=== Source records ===

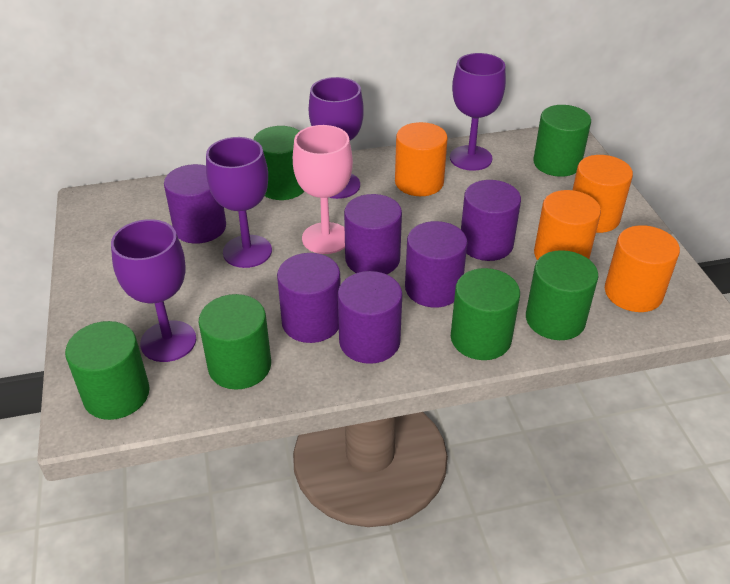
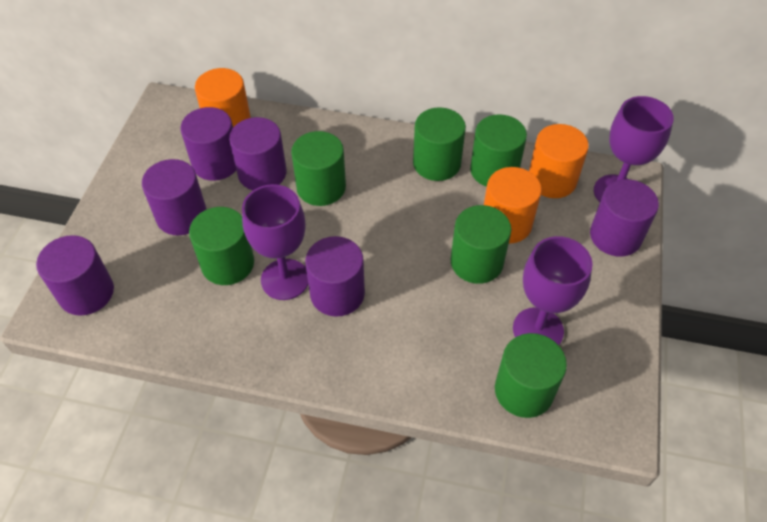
orange cylinder: 4 -> 3
pink goblet: 1 -> 0
purple goblet: 4 -> 3

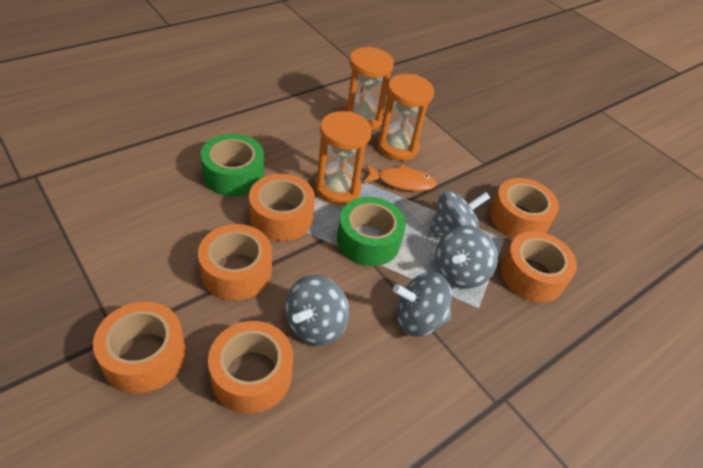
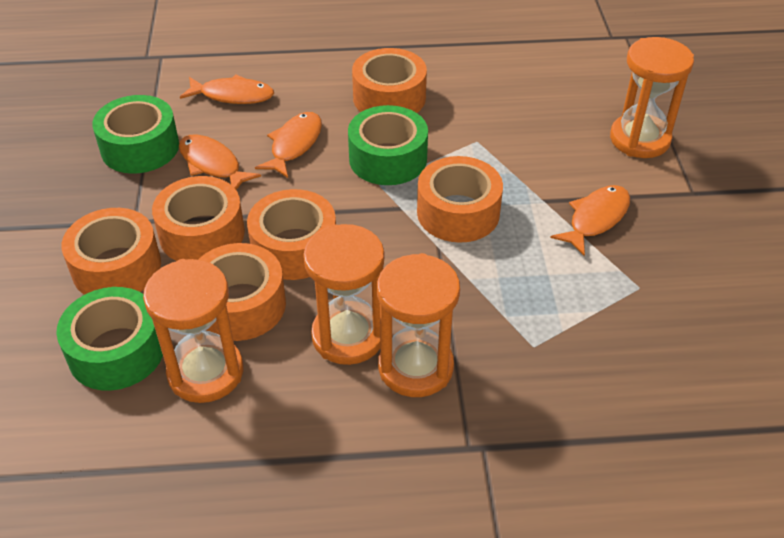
green tape: 2 -> 3
grey spinning top: 4 -> 0
orange fish: 1 -> 4
orange hourglass: 3 -> 4

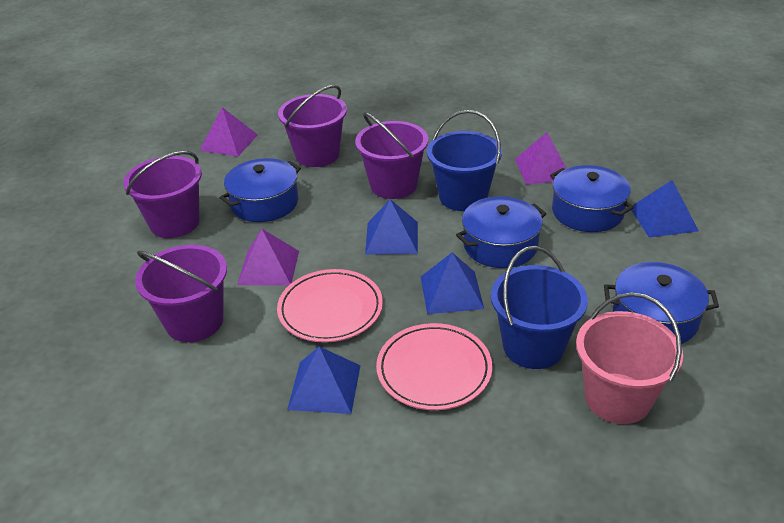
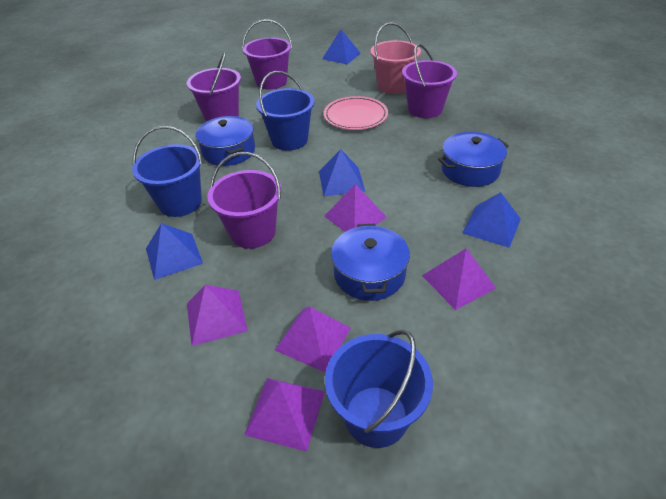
blue bucket: 2 -> 3
blue pot: 4 -> 3
pink plate: 2 -> 1
purple pyramid: 3 -> 5

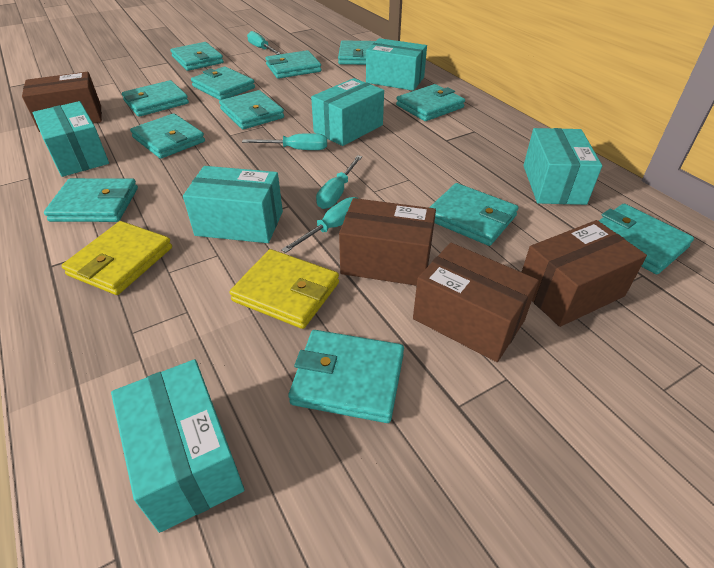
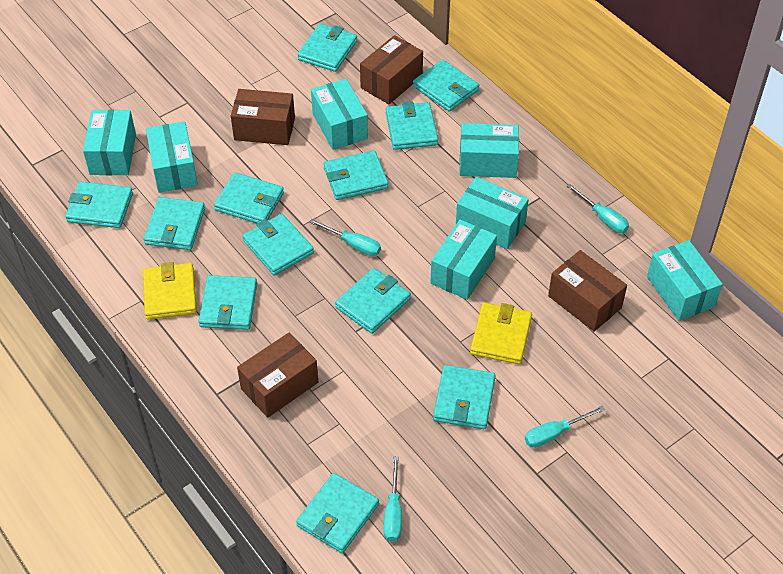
turquoise box: 6 -> 7

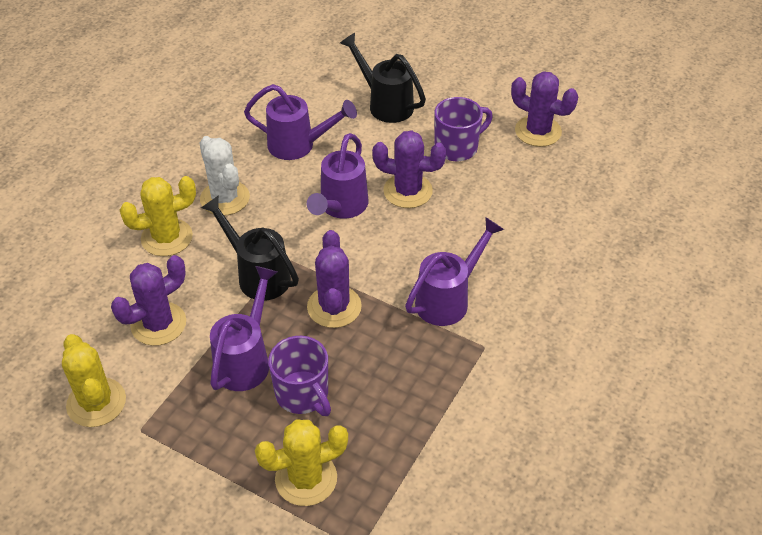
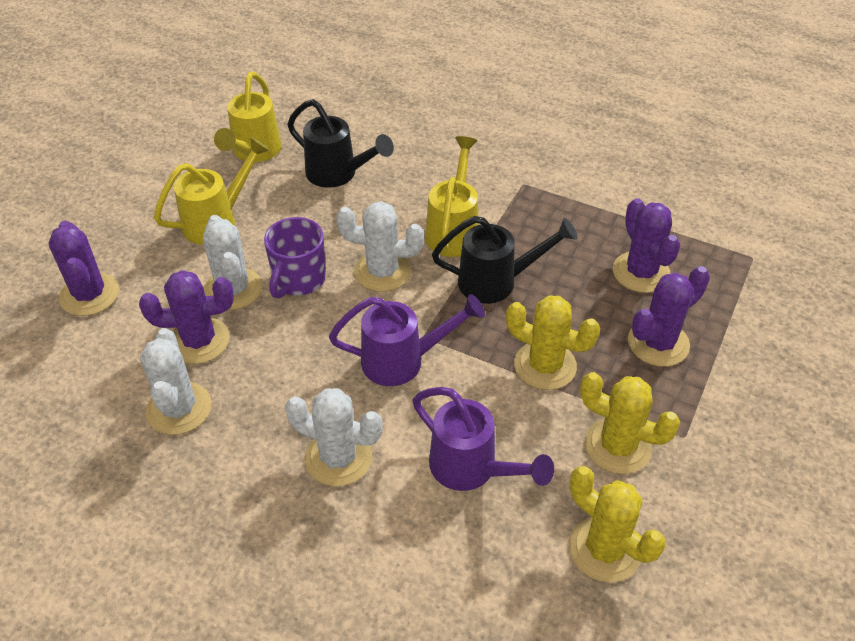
purple mug: 2 -> 1
purple watering can: 4 -> 2
white cactus: 1 -> 4
yellow watering can: 0 -> 3

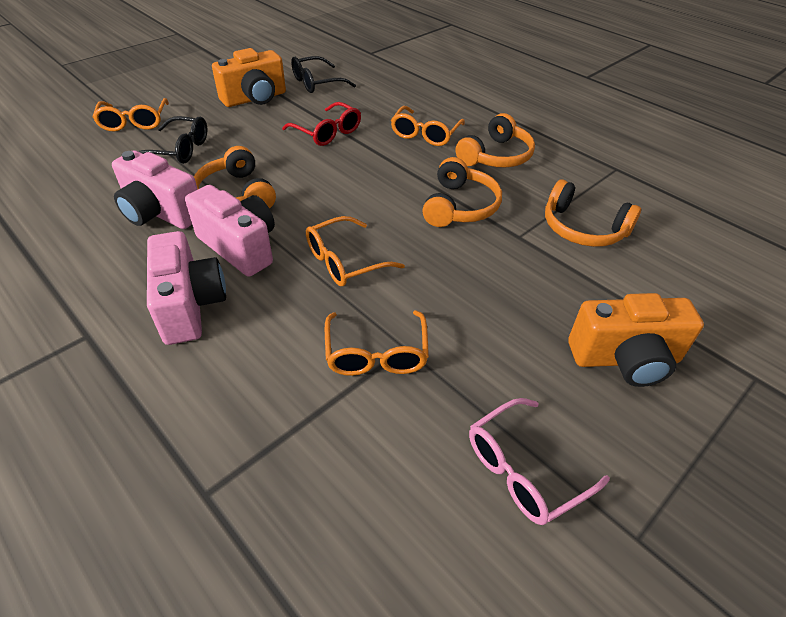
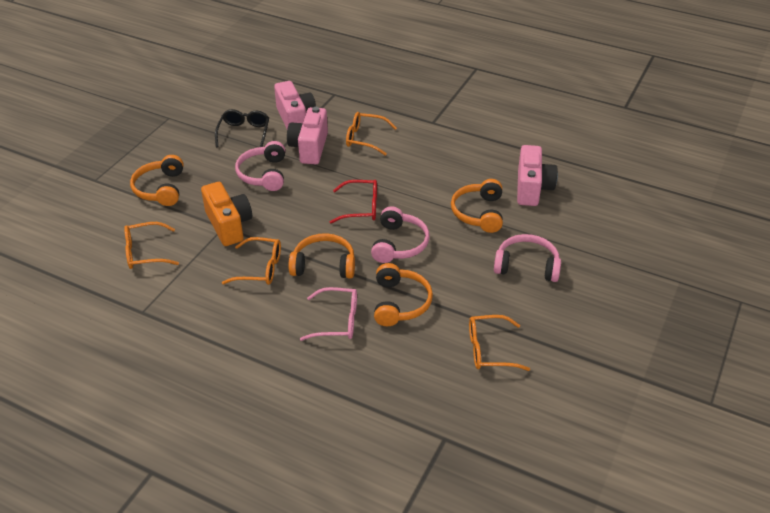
black glasses: 2 -> 1
orange camera: 2 -> 1
pink headphones: 0 -> 3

=== PROMPT ===
Your answer should be the lines above that contain the word "watering", copied out.

=== RESULT OF THIS TASK ===
purple watering can: 4 -> 2
yellow watering can: 0 -> 3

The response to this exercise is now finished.